* Task requirements: Your job is to write out each record exactly, leaving none out.

☆ ☆ ☆

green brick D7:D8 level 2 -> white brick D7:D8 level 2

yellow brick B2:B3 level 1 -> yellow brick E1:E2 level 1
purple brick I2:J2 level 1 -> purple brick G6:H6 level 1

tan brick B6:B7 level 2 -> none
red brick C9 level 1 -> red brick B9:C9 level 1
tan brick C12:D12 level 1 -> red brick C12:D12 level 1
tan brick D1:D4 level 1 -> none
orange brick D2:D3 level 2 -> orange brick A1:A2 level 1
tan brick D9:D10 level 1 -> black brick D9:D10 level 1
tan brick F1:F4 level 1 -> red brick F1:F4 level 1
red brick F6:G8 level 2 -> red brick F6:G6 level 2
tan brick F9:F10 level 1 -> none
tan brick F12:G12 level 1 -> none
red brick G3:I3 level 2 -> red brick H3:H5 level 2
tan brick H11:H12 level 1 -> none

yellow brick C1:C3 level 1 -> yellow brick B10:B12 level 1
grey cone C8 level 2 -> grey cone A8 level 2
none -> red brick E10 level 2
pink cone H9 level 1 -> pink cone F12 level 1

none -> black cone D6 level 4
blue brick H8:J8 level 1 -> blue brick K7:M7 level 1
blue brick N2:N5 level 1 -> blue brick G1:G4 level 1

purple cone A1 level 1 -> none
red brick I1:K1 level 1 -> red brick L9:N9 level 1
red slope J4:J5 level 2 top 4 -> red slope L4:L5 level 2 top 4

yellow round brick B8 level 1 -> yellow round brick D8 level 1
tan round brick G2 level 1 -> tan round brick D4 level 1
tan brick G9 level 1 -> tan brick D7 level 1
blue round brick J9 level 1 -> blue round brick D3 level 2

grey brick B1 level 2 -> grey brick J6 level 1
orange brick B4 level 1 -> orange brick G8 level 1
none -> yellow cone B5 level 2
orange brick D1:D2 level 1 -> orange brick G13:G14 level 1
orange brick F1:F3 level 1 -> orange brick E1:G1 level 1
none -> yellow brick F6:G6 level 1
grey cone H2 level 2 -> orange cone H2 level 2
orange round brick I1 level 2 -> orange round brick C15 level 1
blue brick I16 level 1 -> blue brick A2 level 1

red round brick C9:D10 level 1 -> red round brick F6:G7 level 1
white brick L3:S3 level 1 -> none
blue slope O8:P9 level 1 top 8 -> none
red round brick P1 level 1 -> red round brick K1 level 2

☆ ☆ ☆

* Output:
green brick D7:D8 level 2 -> white brick D7:D8 level 2

yellow brick B2:B3 level 1 -> yellow brick E1:E2 level 1
purple brick I2:J2 level 1 -> purple brick G6:H6 level 1

tan brick B6:B7 level 2 -> none
red brick C9 level 1 -> red brick B9:C9 level 1
tan brick C12:D12 level 1 -> red brick C12:D12 level 1
tan brick D1:D4 level 1 -> none
orange brick D2:D3 level 2 -> orange brick A1:A2 level 1
tan brick D9:D10 level 1 -> black brick D9:D10 level 1
tan brick F1:F4 level 1 -> red brick F1:F4 level 1
red brick F6:G8 level 2 -> red brick F6:G6 level 2
tan brick F9:F10 level 1 -> none
tan brick F12:G12 level 1 -> none
red brick G3:I3 level 2 -> red brick H3:H5 level 2
tan brick H11:H12 level 1 -> none

yellow brick C1:C3 level 1 -> yellow brick B10:B12 level 1
grey cone C8 level 2 -> grey cone A8 level 2
none -> red brick E10 level 2
pink cone H9 level 1 -> pink cone F12 level 1

none -> black cone D6 level 4
blue brick H8:J8 level 1 -> blue brick K7:M7 level 1
blue brick N2:N5 level 1 -> blue brick G1:G4 level 1

purple cone A1 level 1 -> none
red brick I1:K1 level 1 -> red brick L9:N9 level 1
red slope J4:J5 level 2 top 4 -> red slope L4:L5 level 2 top 4

yellow round brick B8 level 1 -> yellow round brick D8 level 1
tan round brick G2 level 1 -> tan round brick D4 level 1
tan brick G9 level 1 -> tan brick D7 level 1
blue round brick J9 level 1 -> blue round brick D3 level 2

grey brick B1 level 2 -> grey brick J6 level 1
orange brick B4 level 1 -> orange brick G8 level 1
none -> yellow cone B5 level 2
orange brick D1:D2 level 1 -> orange brick G13:G14 level 1
orange brick F1:F3 level 1 -> orange brick E1:G1 level 1
none -> yellow brick F6:G6 level 1
grey cone H2 level 2 -> orange cone H2 level 2
orange round brick I1 level 2 -> orange round brick C15 level 1
blue brick I16 level 1 -> blue brick A2 level 1

red round brick C9:D10 level 1 -> red round brick F6:G7 level 1
white brick L3:S3 level 1 -> none
blue slope O8:P9 level 1 top 8 -> none
red round brick P1 level 1 -> red round brick K1 level 2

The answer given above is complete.